-- DATA IN THIS EXERCISE follows --

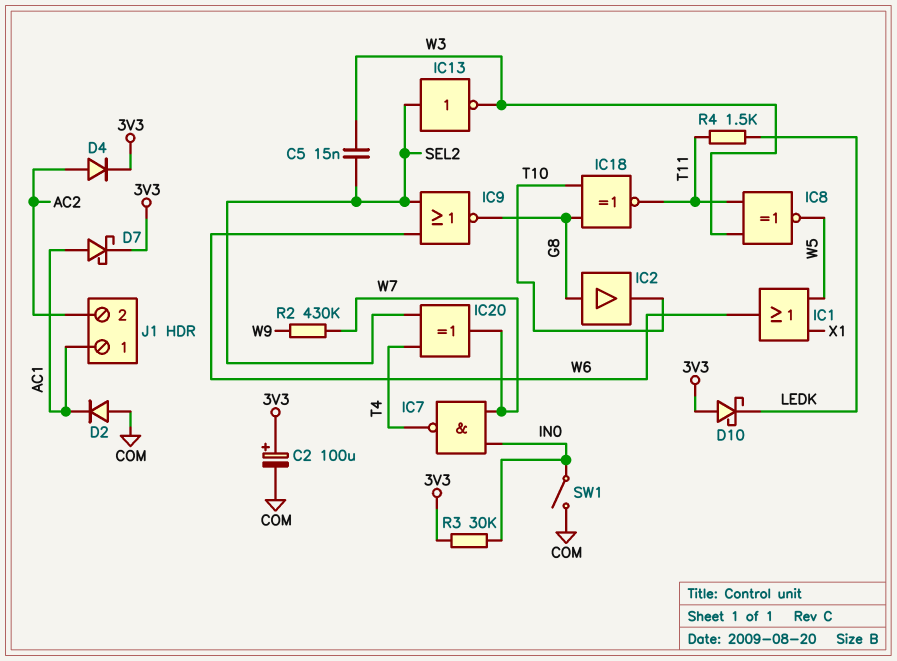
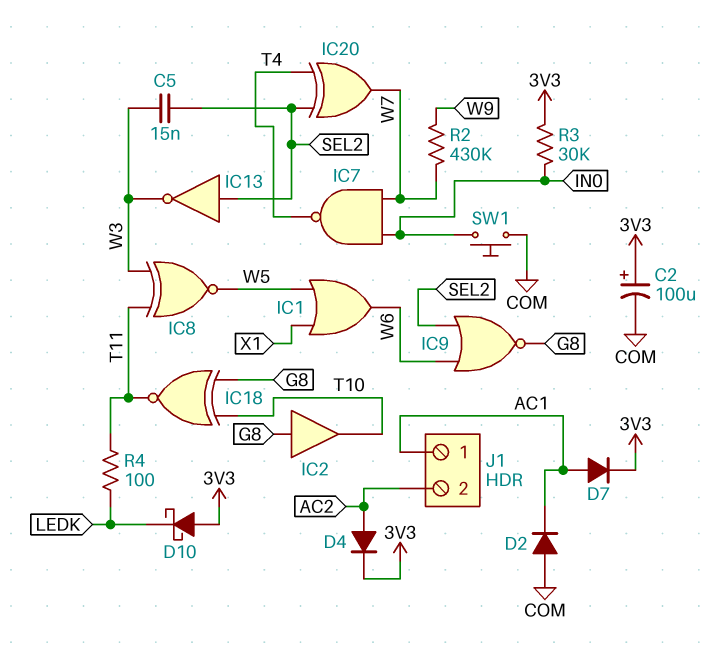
D7: schottky (A AC1, K 3V3) -> diode (A AC1, K 3V3)
R4: 1.5k (LEDK, T11) -> 100 (LEDK, T11)
SW1: switch (COM, IN0) -> button (COM, IN0)

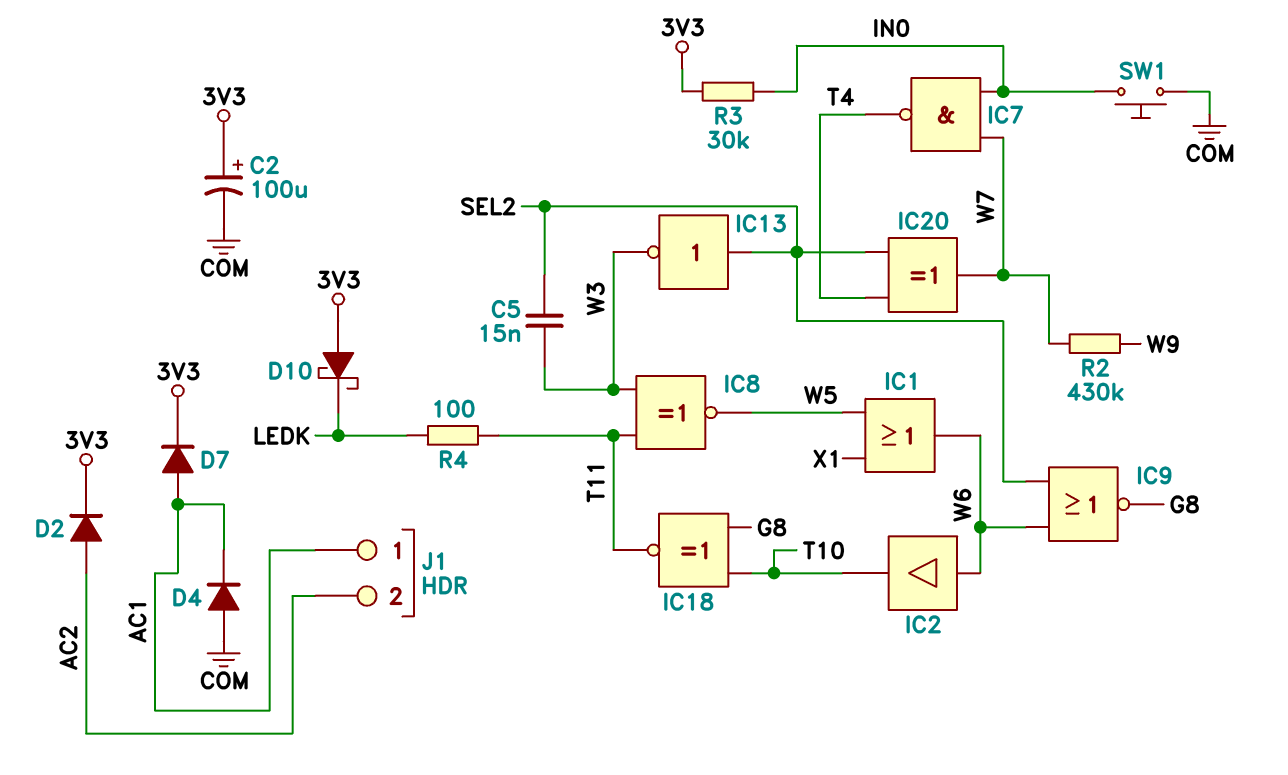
D2: diode (A COM, K AC1) -> diode (A AC2, K 3V3)
D4: diode (A AC2, K 3V3) -> diode (A COM, K AC1)
IC2: buffer (in G8, out T10) -> buffer (in W6, out T10)

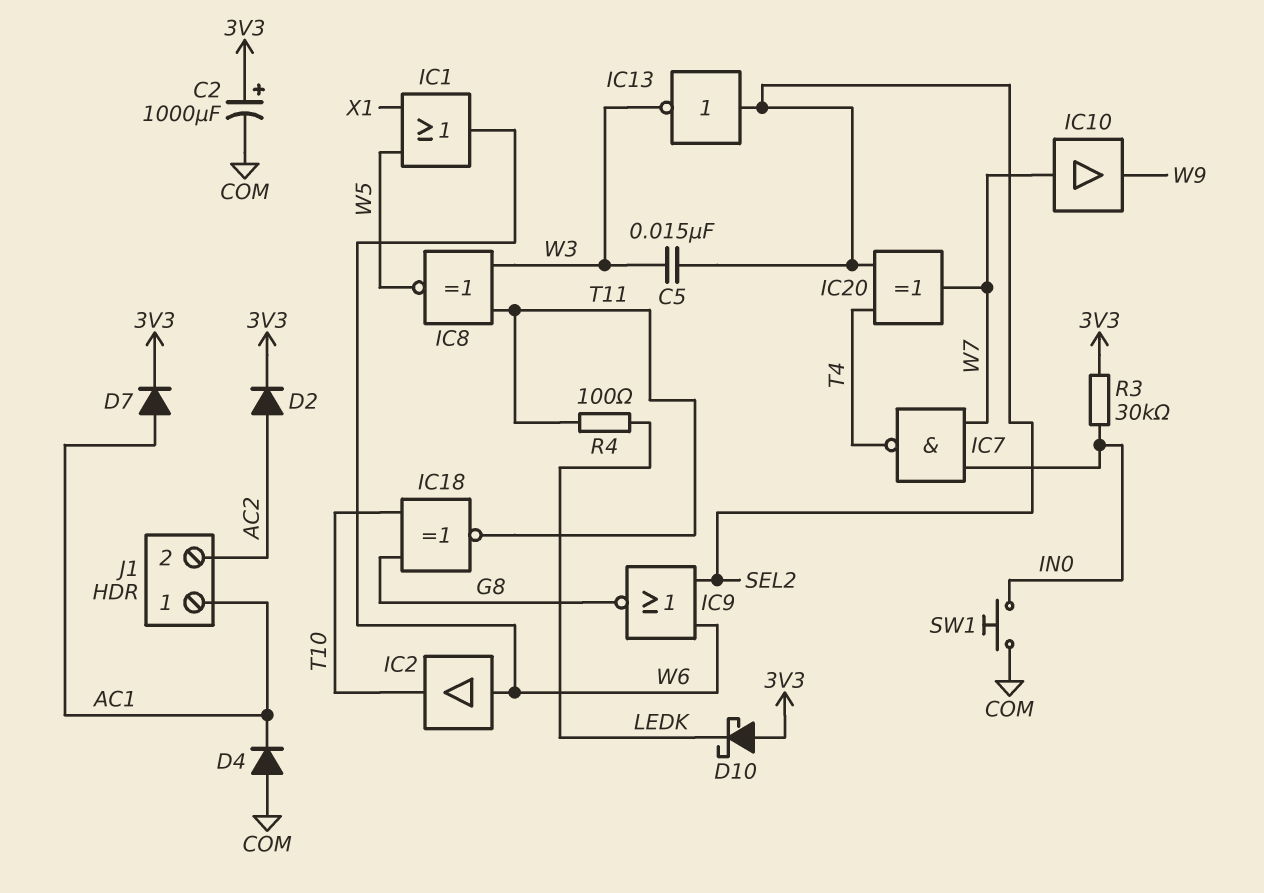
C2: 100uF (plus 3V3, minus COM) -> 1000uF (plus 3V3, minus COM)
IC10: none -> buffer (in W7, out W9)
R2: 430k (W7, W9) -> none

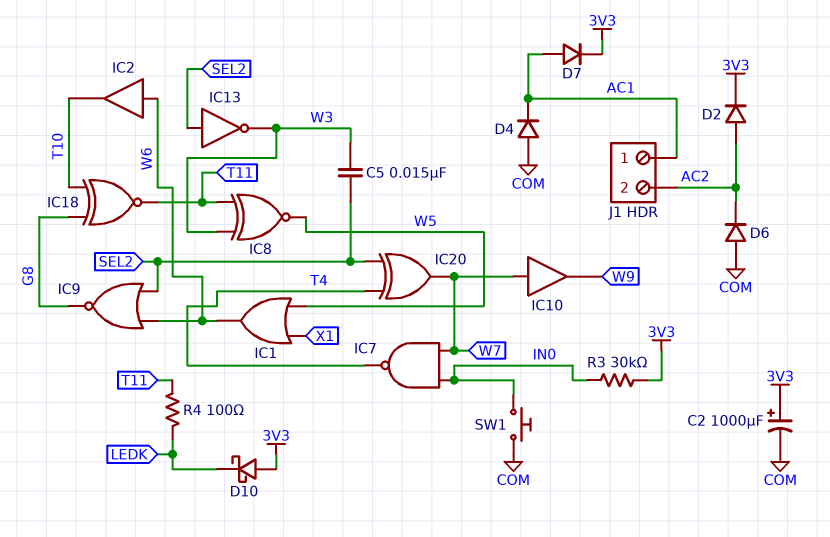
D6: none -> diode (A COM, K AC2)

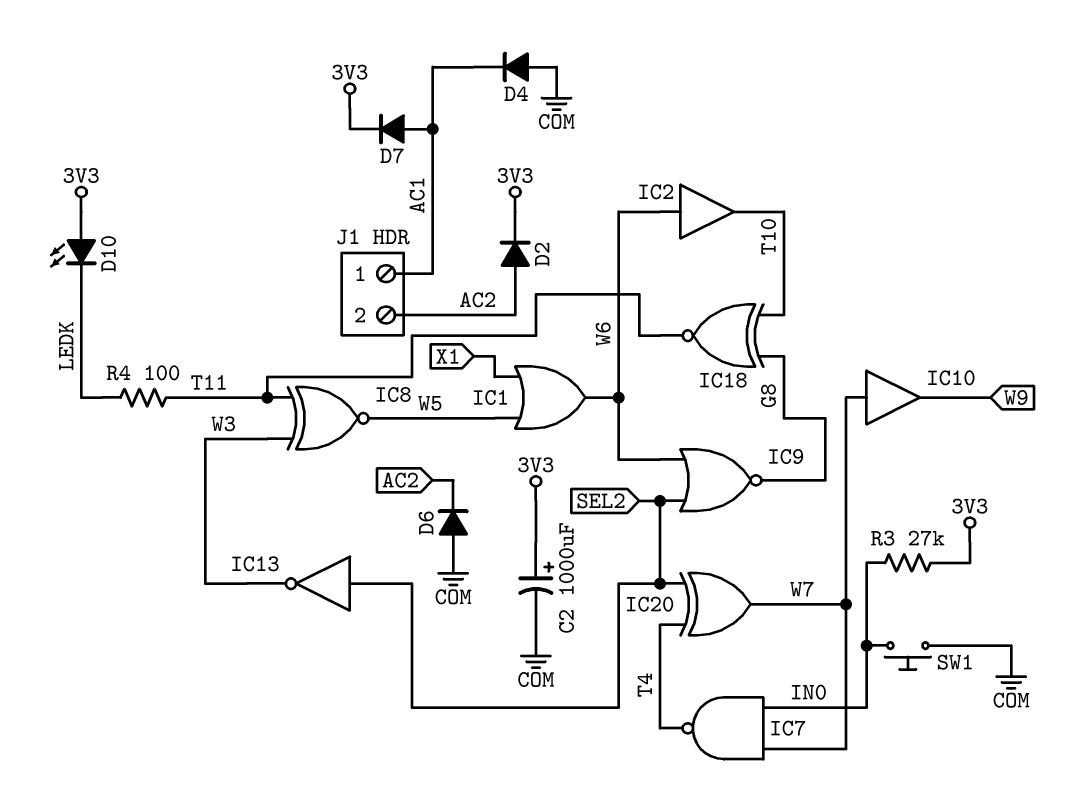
C5: 15nF (SEL2, W3) -> none
D10: schottky (A 3V3, K LEDK) -> LED (A 3V3, K LEDK)
R3: 30k (3V3, IN0) -> 27k (3V3, IN0)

-- DATA IN THIS EXERCISE concluded --

▸ EXERCISE
Please reproduce the entries above line by line, exactly, leaving out each image.

▸ PROBLEM SOLUTION
D7: schottky (A AC1, K 3V3) -> diode (A AC1, K 3V3)
R4: 1.5k (LEDK, T11) -> 100 (LEDK, T11)
SW1: switch (COM, IN0) -> button (COM, IN0)

D2: diode (A COM, K AC1) -> diode (A AC2, K 3V3)
D4: diode (A AC2, K 3V3) -> diode (A COM, K AC1)
IC2: buffer (in G8, out T10) -> buffer (in W6, out T10)

C2: 100uF (plus 3V3, minus COM) -> 1000uF (plus 3V3, minus COM)
IC10: none -> buffer (in W7, out W9)
R2: 430k (W7, W9) -> none

D6: none -> diode (A COM, K AC2)

C5: 15nF (SEL2, W3) -> none
D10: schottky (A 3V3, K LEDK) -> LED (A 3V3, K LEDK)
R3: 30k (3V3, IN0) -> 27k (3V3, IN0)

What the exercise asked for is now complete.